====== Records shown ======
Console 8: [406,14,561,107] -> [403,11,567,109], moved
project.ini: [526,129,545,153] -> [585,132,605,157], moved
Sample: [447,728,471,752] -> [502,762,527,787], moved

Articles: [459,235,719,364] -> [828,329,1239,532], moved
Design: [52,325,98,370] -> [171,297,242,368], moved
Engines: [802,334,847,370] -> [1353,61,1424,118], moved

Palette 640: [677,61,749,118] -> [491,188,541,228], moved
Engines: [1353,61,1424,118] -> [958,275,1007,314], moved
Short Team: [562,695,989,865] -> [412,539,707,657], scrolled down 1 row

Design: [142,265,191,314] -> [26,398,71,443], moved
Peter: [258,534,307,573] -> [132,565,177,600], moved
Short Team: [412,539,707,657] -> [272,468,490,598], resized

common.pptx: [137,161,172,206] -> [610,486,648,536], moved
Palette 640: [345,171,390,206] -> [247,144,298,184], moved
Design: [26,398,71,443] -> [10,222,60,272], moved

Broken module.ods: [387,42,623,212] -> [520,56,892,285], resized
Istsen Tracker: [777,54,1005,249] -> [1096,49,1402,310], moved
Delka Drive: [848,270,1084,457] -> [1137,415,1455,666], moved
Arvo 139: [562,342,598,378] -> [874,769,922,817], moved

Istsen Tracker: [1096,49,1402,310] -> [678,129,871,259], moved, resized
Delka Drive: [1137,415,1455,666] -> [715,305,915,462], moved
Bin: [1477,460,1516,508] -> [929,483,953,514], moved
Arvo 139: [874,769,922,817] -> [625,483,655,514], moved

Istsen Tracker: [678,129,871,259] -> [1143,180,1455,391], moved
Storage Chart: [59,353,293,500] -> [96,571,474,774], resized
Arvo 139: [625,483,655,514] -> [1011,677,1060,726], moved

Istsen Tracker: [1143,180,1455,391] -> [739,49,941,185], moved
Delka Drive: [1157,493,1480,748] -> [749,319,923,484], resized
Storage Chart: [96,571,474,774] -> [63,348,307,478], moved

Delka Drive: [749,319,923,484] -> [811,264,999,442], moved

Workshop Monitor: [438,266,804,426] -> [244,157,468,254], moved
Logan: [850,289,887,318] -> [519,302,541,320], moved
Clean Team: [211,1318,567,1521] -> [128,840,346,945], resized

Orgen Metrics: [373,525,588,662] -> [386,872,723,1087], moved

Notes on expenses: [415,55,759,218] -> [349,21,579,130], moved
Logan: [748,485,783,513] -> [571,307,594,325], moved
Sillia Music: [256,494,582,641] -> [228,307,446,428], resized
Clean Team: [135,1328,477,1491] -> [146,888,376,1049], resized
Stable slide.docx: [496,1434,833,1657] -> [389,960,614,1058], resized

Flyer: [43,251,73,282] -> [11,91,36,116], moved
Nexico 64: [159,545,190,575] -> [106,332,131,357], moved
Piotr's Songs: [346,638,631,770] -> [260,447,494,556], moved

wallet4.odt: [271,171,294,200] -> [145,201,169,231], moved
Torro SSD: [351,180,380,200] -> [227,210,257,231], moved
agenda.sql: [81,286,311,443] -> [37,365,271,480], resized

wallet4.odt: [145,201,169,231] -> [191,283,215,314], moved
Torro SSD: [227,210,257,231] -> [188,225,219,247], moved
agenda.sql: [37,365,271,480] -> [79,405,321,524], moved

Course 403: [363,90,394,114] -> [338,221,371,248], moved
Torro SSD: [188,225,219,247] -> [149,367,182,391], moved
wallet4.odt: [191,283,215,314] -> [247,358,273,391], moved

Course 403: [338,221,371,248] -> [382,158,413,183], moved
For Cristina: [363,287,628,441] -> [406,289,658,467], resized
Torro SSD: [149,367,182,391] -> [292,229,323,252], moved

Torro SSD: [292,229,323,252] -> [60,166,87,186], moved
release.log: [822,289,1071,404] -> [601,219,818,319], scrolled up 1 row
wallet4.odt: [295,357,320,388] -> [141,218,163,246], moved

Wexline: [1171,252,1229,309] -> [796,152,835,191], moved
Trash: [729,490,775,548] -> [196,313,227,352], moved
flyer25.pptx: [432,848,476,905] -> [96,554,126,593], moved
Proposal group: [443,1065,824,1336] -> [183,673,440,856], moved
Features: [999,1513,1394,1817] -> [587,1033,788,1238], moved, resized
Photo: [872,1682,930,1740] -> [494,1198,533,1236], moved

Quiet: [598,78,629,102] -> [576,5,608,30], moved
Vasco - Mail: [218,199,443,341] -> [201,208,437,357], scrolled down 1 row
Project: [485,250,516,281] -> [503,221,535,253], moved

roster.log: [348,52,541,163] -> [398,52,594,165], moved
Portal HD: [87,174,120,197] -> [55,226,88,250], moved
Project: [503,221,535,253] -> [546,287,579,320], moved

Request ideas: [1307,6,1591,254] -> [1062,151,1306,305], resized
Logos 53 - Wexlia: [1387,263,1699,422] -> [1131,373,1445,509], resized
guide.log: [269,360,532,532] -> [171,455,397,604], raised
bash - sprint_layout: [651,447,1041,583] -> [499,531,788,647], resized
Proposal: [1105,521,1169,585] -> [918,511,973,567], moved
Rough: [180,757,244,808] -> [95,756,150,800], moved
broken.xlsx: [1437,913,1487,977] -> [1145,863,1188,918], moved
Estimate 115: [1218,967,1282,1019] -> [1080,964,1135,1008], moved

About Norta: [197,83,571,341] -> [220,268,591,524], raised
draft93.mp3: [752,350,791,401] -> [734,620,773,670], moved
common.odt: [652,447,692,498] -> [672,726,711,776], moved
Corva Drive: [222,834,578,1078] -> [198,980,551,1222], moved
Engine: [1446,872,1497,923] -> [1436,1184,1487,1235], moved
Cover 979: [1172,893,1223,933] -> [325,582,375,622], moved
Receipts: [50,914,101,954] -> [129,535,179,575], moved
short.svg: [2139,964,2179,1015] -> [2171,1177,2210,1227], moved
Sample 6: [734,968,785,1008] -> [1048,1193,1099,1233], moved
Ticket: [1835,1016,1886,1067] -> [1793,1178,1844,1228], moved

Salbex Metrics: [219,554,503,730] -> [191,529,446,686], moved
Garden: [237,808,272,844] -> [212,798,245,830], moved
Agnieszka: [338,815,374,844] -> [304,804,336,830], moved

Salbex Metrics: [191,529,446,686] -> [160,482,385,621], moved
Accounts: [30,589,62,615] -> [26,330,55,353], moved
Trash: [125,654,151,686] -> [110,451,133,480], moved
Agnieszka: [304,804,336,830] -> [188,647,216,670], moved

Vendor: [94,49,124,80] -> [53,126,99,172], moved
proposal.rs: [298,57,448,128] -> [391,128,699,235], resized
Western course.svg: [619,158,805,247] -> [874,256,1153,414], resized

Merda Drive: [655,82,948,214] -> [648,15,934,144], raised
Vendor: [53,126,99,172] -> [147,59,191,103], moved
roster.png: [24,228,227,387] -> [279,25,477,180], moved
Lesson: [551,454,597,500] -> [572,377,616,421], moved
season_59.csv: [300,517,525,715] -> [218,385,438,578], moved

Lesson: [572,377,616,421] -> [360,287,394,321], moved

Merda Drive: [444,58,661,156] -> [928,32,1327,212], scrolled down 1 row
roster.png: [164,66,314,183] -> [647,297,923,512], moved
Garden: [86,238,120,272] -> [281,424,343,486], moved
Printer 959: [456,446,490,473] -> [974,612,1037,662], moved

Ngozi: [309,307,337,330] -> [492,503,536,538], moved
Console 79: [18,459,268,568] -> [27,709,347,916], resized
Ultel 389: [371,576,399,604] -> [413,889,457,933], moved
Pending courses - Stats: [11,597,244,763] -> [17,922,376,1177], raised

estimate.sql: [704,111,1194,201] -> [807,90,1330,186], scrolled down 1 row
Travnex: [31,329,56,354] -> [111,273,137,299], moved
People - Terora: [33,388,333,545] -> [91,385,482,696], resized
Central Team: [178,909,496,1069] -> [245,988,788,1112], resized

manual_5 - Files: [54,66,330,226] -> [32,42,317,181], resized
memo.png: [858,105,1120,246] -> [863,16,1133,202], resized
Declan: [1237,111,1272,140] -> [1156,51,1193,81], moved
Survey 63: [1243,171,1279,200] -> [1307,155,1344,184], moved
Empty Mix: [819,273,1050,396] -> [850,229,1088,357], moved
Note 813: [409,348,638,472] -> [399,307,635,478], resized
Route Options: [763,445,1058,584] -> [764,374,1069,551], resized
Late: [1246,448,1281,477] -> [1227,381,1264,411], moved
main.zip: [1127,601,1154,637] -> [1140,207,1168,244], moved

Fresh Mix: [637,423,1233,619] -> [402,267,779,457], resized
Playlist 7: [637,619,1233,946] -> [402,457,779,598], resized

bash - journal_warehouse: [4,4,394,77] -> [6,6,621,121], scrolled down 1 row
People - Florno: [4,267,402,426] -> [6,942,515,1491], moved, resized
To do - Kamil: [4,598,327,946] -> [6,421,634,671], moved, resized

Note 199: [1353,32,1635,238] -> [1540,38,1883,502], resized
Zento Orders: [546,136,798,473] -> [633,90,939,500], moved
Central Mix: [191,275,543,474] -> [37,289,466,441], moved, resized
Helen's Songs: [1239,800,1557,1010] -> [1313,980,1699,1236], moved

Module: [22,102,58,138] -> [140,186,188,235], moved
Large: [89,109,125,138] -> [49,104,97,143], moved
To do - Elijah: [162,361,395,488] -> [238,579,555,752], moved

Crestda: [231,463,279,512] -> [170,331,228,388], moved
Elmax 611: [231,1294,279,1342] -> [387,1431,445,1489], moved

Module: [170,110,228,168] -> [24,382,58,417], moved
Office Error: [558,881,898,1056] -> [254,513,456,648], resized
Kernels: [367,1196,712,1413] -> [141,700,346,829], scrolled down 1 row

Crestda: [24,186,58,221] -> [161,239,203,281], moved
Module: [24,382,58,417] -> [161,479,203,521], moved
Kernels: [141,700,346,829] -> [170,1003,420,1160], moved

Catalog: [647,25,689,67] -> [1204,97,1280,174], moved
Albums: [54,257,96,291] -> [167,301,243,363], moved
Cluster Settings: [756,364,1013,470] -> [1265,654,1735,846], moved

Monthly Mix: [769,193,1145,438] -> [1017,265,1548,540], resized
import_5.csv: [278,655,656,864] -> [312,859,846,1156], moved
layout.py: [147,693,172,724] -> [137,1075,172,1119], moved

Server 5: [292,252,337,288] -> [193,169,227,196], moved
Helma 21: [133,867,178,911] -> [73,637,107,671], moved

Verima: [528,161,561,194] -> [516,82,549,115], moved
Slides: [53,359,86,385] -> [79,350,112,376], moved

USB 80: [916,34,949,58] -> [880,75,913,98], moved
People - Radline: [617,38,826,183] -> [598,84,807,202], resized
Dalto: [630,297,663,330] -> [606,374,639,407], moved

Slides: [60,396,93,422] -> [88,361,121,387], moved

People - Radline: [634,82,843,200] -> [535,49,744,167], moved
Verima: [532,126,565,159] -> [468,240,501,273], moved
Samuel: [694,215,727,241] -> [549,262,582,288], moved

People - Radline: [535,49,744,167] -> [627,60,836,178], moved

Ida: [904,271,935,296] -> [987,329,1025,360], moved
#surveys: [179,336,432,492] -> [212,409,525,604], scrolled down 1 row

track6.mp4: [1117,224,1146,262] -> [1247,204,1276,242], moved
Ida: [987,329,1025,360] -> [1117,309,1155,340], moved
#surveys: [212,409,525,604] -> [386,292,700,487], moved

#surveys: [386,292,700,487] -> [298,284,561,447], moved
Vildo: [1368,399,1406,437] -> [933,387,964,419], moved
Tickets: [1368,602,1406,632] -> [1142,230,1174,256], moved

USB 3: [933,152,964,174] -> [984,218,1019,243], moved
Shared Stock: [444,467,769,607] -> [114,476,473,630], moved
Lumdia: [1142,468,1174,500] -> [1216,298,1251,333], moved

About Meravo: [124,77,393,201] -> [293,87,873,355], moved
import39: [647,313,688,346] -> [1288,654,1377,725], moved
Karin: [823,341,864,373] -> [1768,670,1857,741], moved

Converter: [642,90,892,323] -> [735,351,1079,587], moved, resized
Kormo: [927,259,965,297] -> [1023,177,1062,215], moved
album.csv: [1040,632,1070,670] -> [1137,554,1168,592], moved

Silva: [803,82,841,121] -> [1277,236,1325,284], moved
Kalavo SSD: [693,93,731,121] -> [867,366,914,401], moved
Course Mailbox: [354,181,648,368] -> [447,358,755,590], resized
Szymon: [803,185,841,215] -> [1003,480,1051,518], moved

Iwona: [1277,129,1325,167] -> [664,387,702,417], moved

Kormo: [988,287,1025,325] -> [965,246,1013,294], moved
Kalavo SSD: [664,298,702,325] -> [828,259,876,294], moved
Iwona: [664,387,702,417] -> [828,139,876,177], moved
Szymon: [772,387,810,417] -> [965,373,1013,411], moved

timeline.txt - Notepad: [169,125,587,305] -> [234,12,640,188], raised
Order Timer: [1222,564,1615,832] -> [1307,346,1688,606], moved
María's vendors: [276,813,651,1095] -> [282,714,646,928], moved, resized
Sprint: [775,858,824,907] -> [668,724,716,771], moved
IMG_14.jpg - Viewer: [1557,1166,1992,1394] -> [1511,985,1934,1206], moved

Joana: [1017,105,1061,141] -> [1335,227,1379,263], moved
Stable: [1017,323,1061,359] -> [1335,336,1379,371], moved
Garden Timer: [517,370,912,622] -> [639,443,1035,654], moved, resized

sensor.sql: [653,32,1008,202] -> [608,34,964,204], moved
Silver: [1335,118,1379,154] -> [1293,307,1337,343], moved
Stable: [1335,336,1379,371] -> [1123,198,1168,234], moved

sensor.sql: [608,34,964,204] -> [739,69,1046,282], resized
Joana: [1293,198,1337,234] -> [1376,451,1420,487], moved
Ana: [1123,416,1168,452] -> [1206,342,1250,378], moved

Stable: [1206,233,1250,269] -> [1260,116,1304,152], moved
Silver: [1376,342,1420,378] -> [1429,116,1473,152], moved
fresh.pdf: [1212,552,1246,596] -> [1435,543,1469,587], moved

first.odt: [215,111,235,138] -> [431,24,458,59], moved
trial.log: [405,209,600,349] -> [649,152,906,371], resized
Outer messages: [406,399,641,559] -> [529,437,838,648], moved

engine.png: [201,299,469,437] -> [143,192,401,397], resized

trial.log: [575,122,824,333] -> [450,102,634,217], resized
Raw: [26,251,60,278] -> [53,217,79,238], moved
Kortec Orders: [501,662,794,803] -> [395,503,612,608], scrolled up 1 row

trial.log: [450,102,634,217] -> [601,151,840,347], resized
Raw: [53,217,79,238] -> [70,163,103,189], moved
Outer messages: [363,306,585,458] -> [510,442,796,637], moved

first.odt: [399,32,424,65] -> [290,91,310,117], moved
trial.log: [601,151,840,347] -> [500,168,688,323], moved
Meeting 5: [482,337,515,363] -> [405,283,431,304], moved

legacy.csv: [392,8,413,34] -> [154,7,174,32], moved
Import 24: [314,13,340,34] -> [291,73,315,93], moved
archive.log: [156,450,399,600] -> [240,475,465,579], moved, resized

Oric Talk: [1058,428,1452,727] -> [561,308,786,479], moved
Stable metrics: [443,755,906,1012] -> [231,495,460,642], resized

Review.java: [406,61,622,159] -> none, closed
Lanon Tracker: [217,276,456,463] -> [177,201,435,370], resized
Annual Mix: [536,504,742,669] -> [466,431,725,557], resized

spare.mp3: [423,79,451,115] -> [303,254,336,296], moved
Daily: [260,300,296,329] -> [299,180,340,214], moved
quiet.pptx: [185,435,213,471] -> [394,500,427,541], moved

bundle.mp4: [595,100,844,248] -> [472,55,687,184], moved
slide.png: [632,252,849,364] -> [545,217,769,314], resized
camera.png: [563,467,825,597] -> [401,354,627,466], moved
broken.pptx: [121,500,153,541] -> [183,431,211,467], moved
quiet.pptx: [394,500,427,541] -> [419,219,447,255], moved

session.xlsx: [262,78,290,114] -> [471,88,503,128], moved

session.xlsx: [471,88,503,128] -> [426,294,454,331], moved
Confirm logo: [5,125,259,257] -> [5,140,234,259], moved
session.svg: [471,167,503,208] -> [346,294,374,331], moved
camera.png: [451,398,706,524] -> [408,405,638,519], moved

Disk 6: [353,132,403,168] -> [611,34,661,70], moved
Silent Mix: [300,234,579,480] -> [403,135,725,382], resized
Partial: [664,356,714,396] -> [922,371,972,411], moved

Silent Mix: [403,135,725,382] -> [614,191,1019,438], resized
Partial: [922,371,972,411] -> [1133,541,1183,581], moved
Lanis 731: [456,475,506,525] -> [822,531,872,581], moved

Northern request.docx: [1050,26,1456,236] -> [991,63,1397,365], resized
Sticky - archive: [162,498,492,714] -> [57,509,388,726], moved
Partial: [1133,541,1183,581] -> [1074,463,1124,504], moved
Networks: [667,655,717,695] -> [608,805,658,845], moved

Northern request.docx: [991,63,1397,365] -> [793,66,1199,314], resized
======
_Problem to solve_
Look above for the line containing "Salbex Metrics: [219,554,503,730]" and the line containing "Ultel 389: [371,576,399,604]". Transcribe both, with the lines between them, exactly.

_Finished task_
Salbex Metrics: [219,554,503,730] -> [191,529,446,686], moved
Garden: [237,808,272,844] -> [212,798,245,830], moved
Agnieszka: [338,815,374,844] -> [304,804,336,830], moved

Salbex Metrics: [191,529,446,686] -> [160,482,385,621], moved
Accounts: [30,589,62,615] -> [26,330,55,353], moved
Trash: [125,654,151,686] -> [110,451,133,480], moved
Agnieszka: [304,804,336,830] -> [188,647,216,670], moved

Vendor: [94,49,124,80] -> [53,126,99,172], moved
proposal.rs: [298,57,448,128] -> [391,128,699,235], resized
Western course.svg: [619,158,805,247] -> [874,256,1153,414], resized

Merda Drive: [655,82,948,214] -> [648,15,934,144], raised
Vendor: [53,126,99,172] -> [147,59,191,103], moved
roster.png: [24,228,227,387] -> [279,25,477,180], moved
Lesson: [551,454,597,500] -> [572,377,616,421], moved
season_59.csv: [300,517,525,715] -> [218,385,438,578], moved

Lesson: [572,377,616,421] -> [360,287,394,321], moved

Merda Drive: [444,58,661,156] -> [928,32,1327,212], scrolled down 1 row
roster.png: [164,66,314,183] -> [647,297,923,512], moved
Garden: [86,238,120,272] -> [281,424,343,486], moved
Printer 959: [456,446,490,473] -> [974,612,1037,662], moved

Ngozi: [309,307,337,330] -> [492,503,536,538], moved
Console 79: [18,459,268,568] -> [27,709,347,916], resized
Ultel 389: [371,576,399,604] -> [413,889,457,933], moved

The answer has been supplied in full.